▸ What is expected
Find all lines with the word "brown" in the material, then copy them.

▸ Provided data
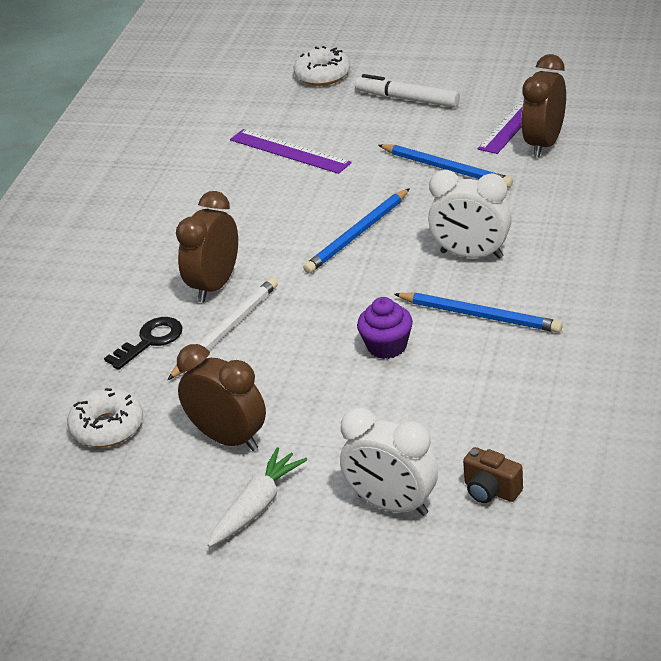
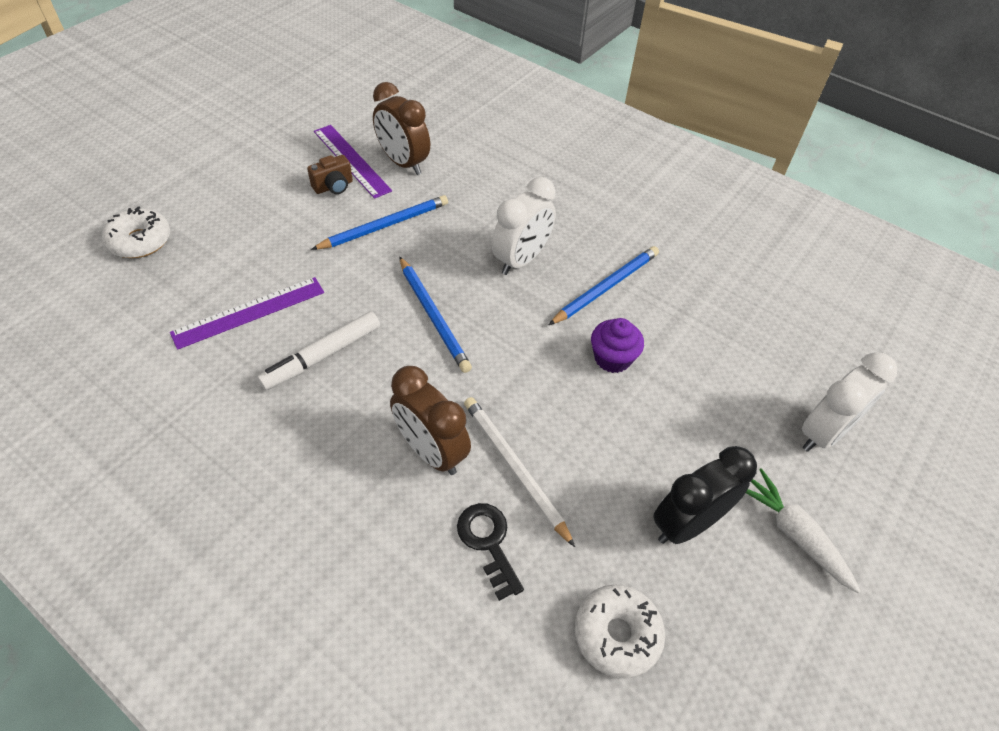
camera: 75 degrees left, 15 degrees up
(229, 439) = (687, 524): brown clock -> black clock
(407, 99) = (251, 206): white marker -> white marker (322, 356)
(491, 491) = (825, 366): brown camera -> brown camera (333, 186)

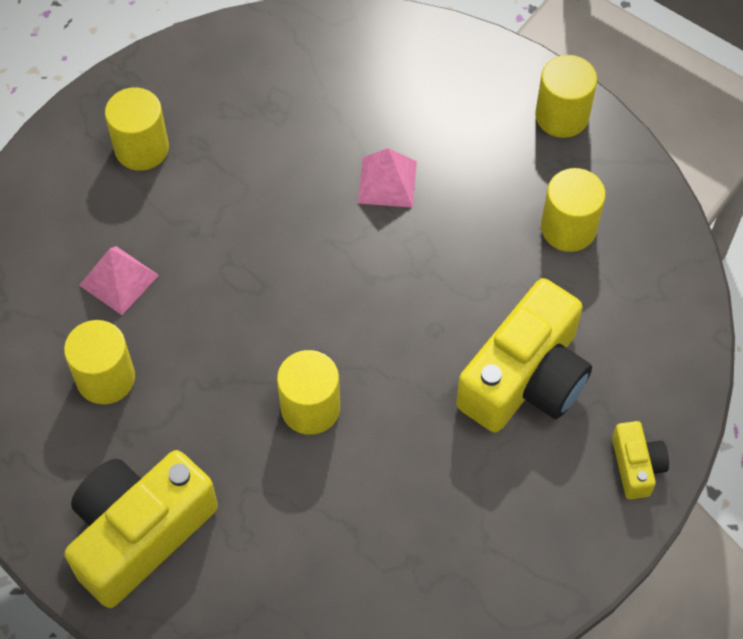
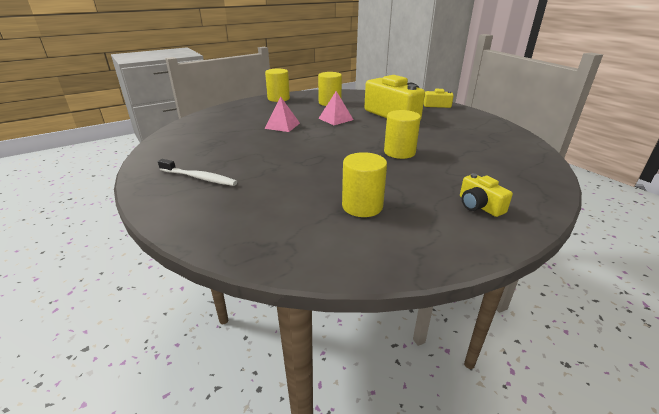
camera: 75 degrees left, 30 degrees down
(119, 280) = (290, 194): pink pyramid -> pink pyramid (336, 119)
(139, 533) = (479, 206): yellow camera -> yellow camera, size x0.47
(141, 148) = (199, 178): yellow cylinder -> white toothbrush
* * *
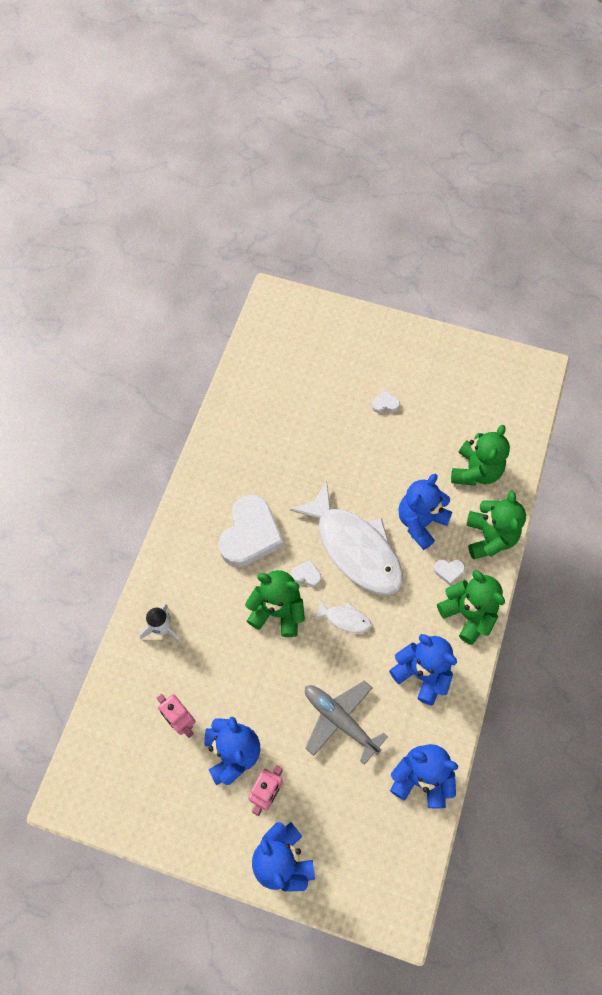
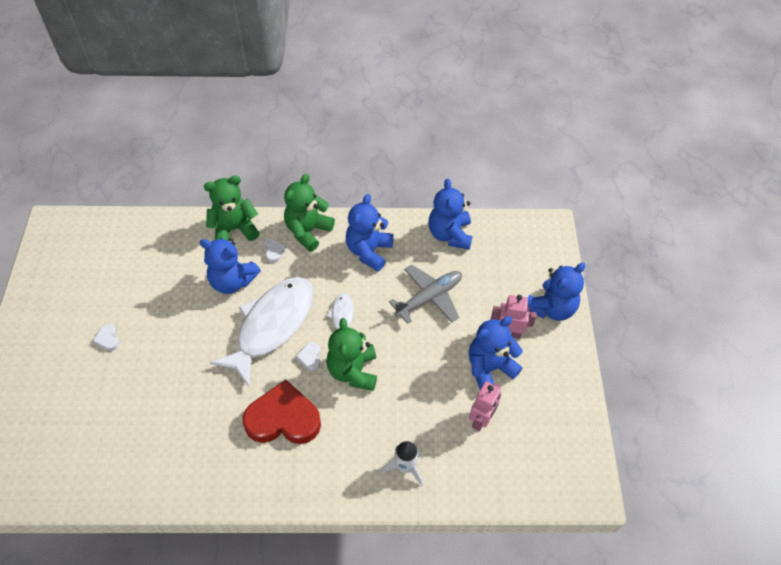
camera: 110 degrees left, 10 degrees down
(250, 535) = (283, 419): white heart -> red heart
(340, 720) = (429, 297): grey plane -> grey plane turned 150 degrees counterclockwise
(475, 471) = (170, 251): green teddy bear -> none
==
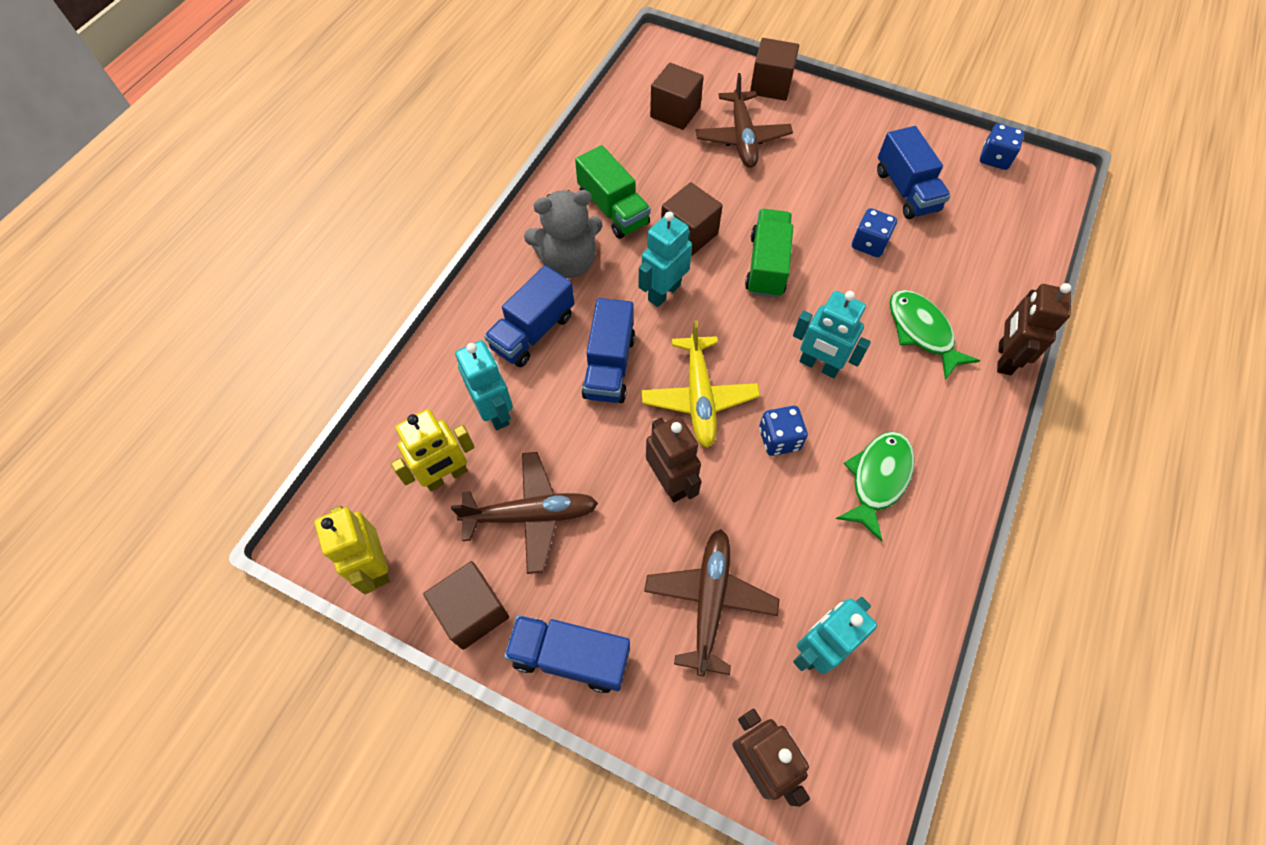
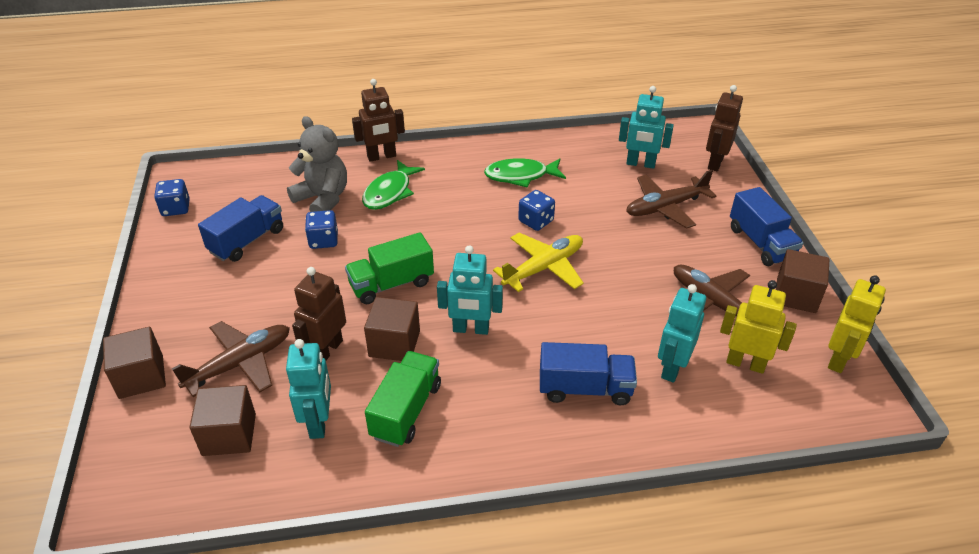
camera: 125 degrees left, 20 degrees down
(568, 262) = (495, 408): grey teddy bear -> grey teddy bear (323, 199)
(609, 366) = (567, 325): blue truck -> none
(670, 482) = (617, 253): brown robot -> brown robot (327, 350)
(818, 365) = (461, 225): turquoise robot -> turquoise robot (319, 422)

▸ Answer to this task
(229, 439) = (687, 524): brown clock -> black clock
(491, 491) = (825, 366): brown camera -> brown camera (333, 186)
(670, 482) = (617, 253): brown robot -> brown robot (327, 350)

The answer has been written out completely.